→ **Task brief**
Your job is to set down the stretch of entries that opens with the line containing "brown dumbbell: 4 -> 7" and closes with the line containing "turquoise light bulb: 1 -> 4". Keep both end lines, copy each exactly, and add nothing.

**** Source data ****

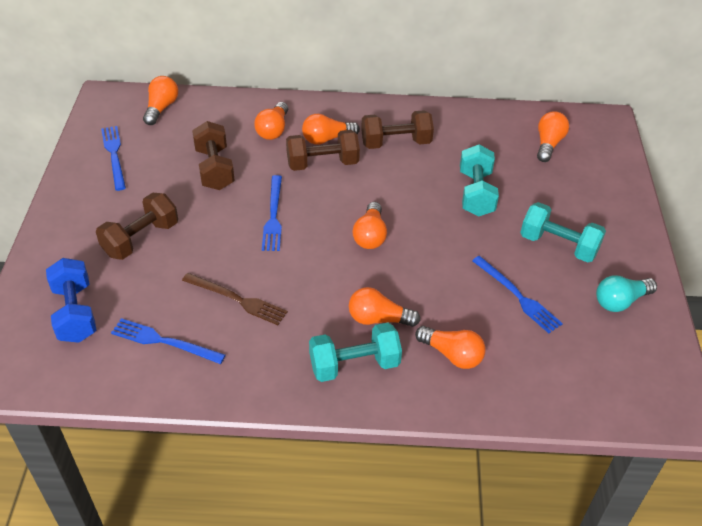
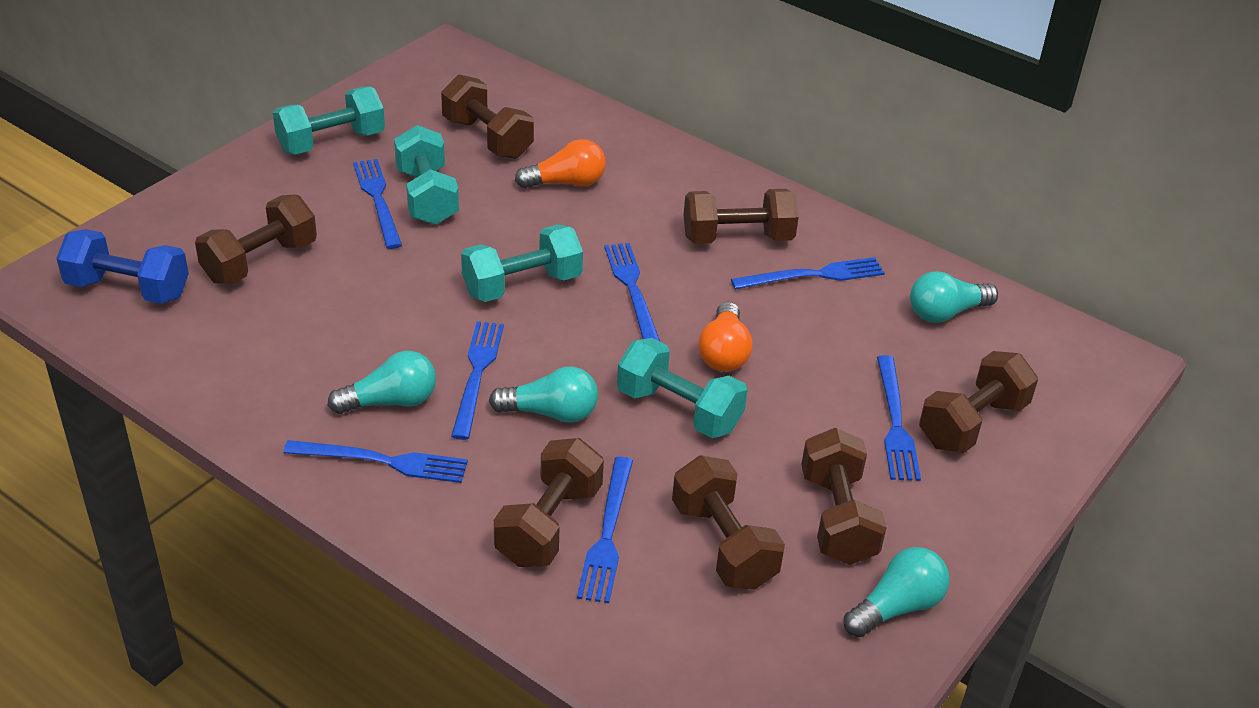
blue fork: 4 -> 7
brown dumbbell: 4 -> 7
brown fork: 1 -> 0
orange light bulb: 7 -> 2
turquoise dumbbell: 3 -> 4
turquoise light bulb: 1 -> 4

****
**** Source data ****

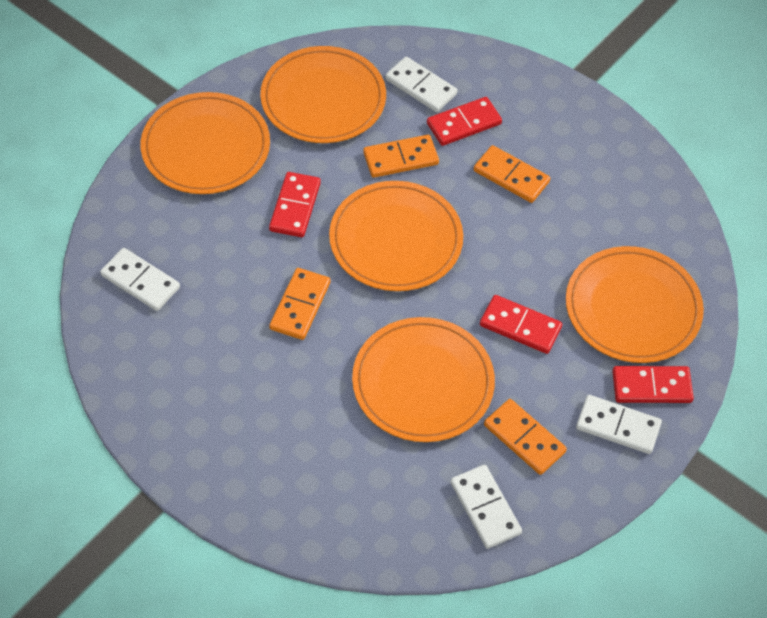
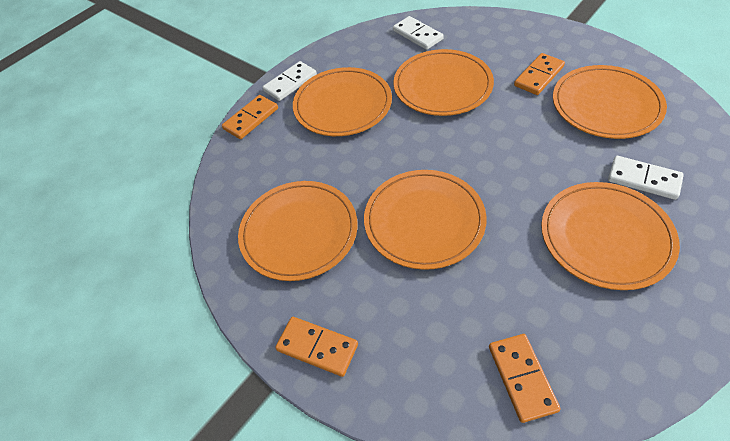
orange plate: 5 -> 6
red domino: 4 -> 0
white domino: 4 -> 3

****
**** Source data ****

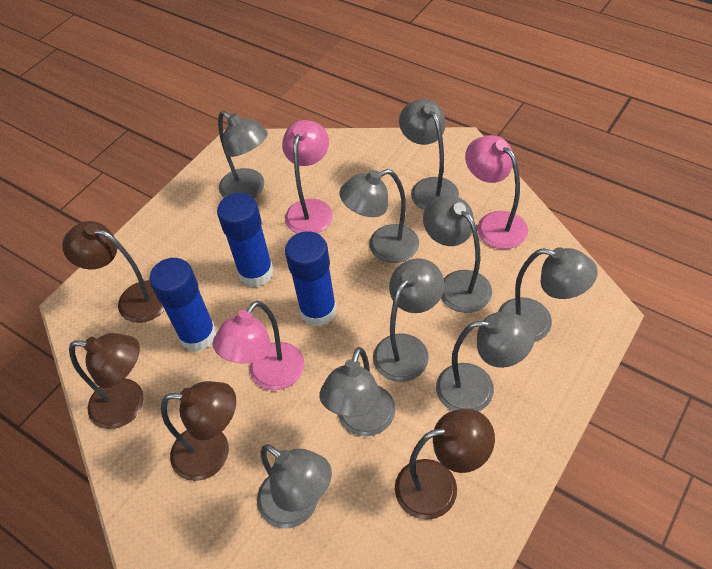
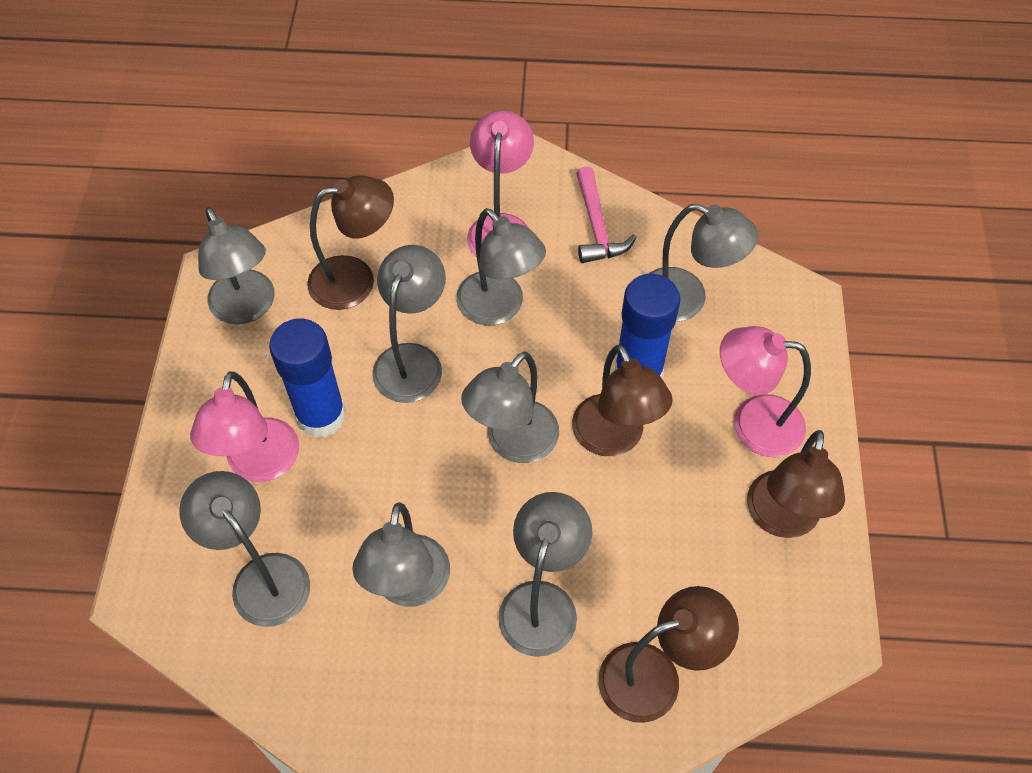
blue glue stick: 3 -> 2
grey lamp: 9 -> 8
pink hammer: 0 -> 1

****

→ **Your response**
brown dumbbell: 4 -> 7
brown fork: 1 -> 0
orange light bulb: 7 -> 2
turquoise dumbbell: 3 -> 4
turquoise light bulb: 1 -> 4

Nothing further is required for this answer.